▶ What is expected
Exactly what is written in the records below should be returned, minus the images.

▶ Provided entries
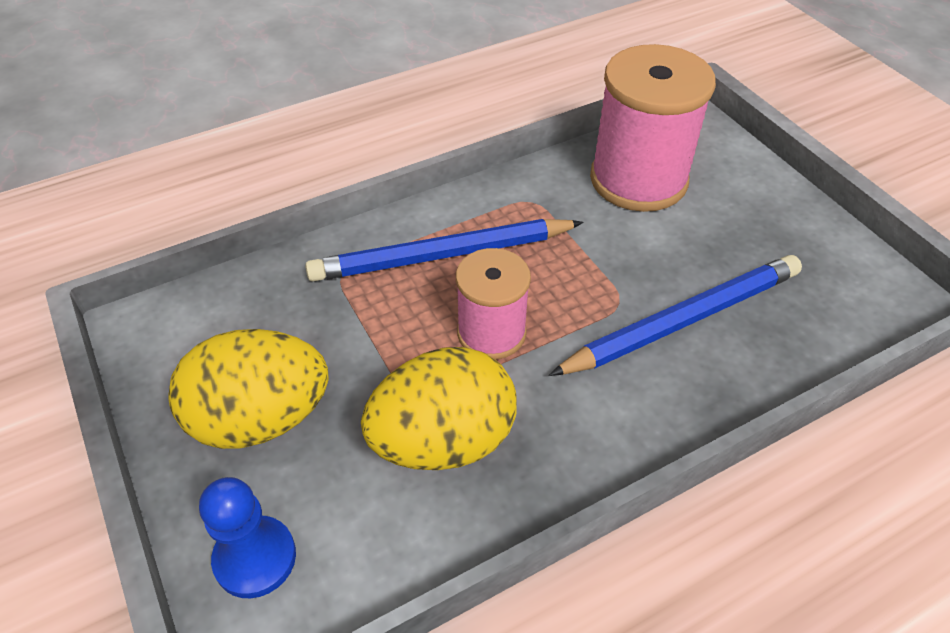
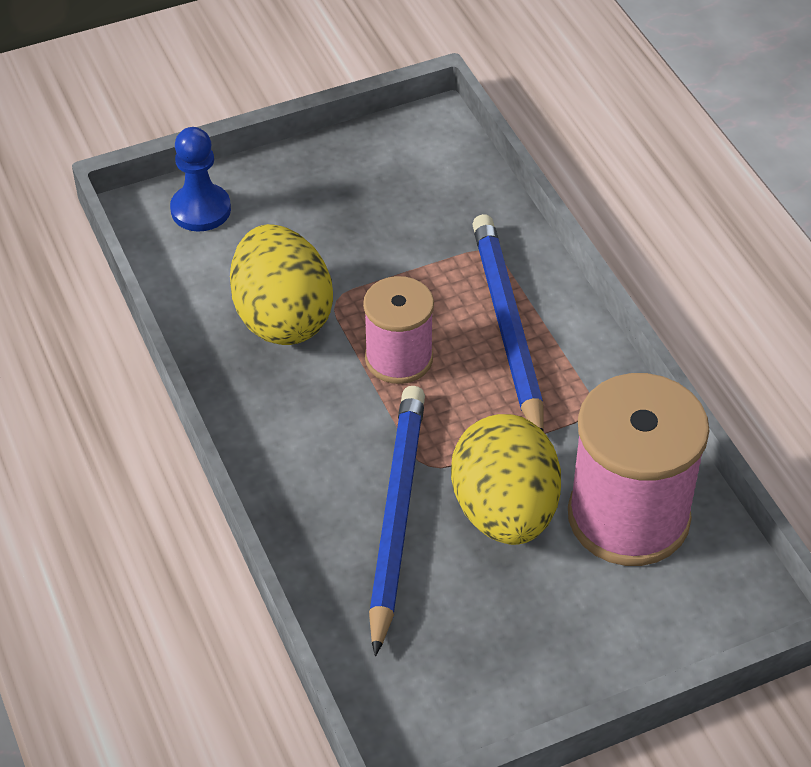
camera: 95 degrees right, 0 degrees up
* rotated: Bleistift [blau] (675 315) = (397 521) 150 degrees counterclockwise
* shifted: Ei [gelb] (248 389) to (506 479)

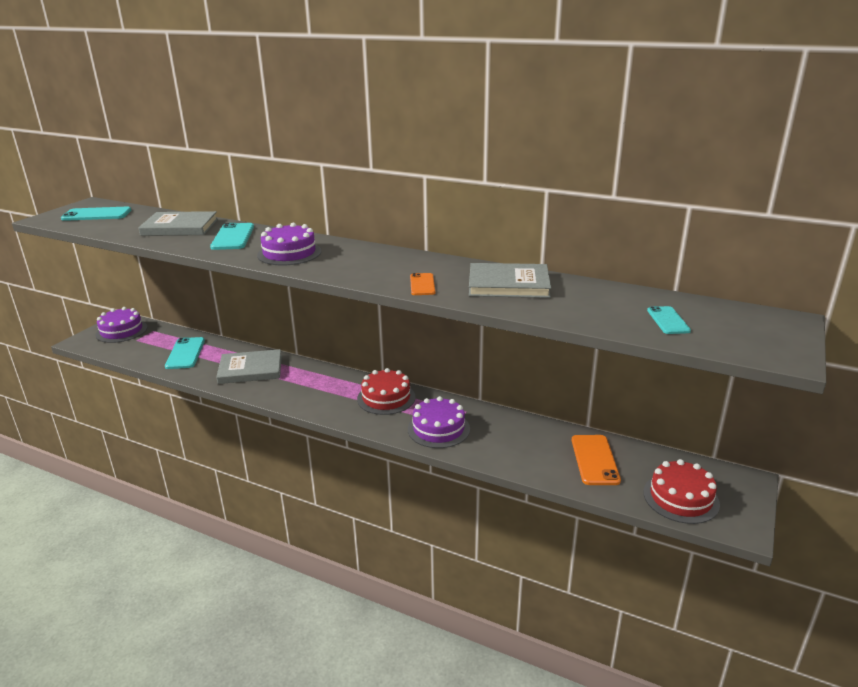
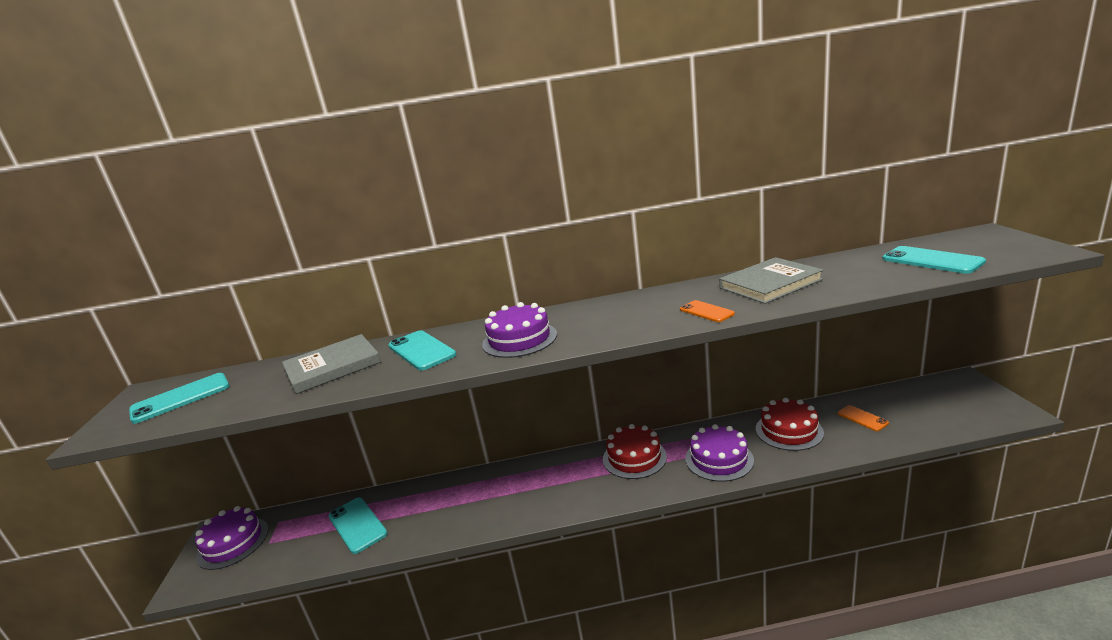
camera: 30 degrees left, 5 degrees down
* shifted: Kuchen [rot] (681 491) to (790 424)
* scaled: Handy [orange] (596 460) = (863 418) x0.61
* scaled: Handy [türkis] (669 320) = (934 260) x1.64
* gone: Buch [grau] (249 366)

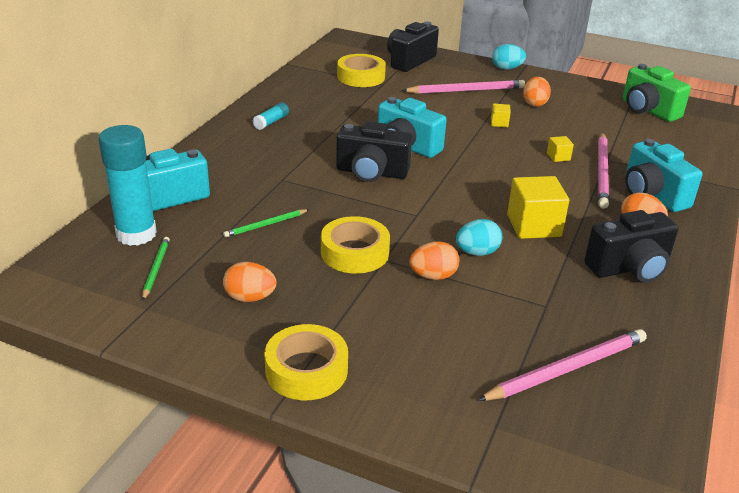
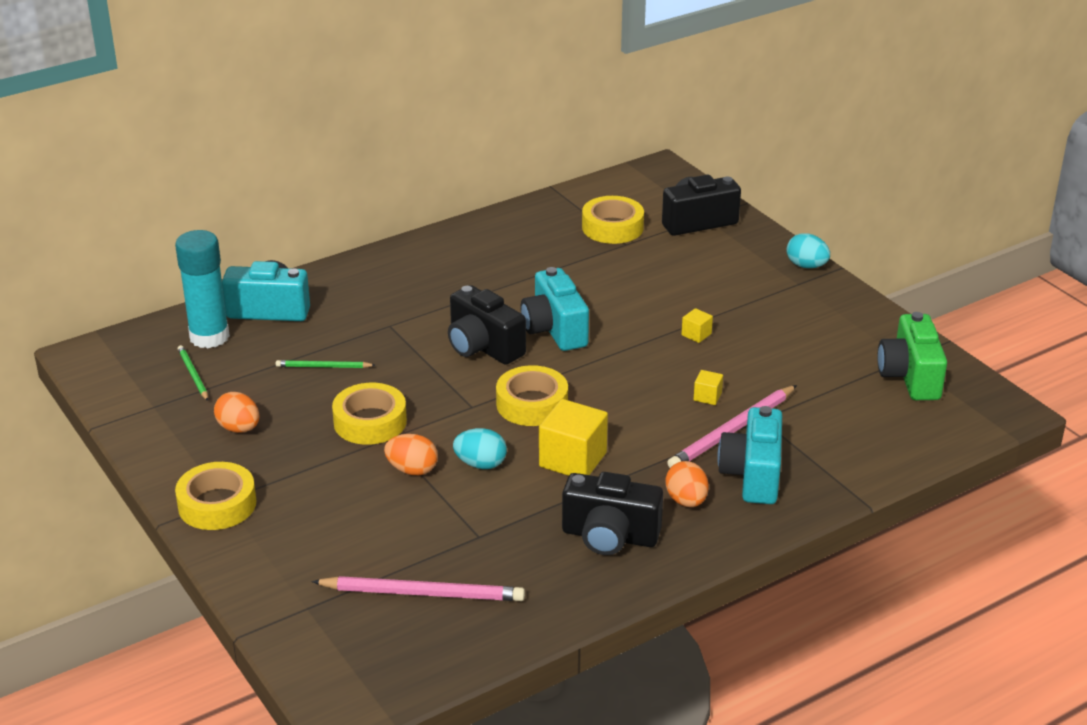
camera: 35 degrees right, 0 degrees up
* rotated: Bleistift [grün] (156 268) = (193 373) 60 degrees counterclockwise
* new: Klebeband [gelb] (532 395)
* gone: Klebestift [türkis] (270 116)
* gone: Bleistift [rosa] (463 87)
* gone: Ei [orange] (537 92)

▶ Written response
camera: 95 degrees right, 0 degrees up
* rotated: Bleistift [blau] (675 315) = (397 521) 150 degrees counterclockwise
* shifted: Ei [gelb] (248 389) to (506 479)

camera: 30 degrees left, 5 degrees down
* shifted: Kuchen [rot] (681 491) to (790 424)
* scaled: Handy [orange] (596 460) = (863 418) x0.61
* scaled: Handy [türkis] (669 320) = (934 260) x1.64
* gone: Buch [grau] (249 366)

camera: 35 degrees right, 0 degrees up
* rotated: Bleistift [grün] (156 268) = (193 373) 60 degrees counterclockwise
* new: Klebeband [gelb] (532 395)
* gone: Klebestift [türkis] (270 116)
* gone: Bleistift [rosa] (463 87)
* gone: Ei [orange] (537 92)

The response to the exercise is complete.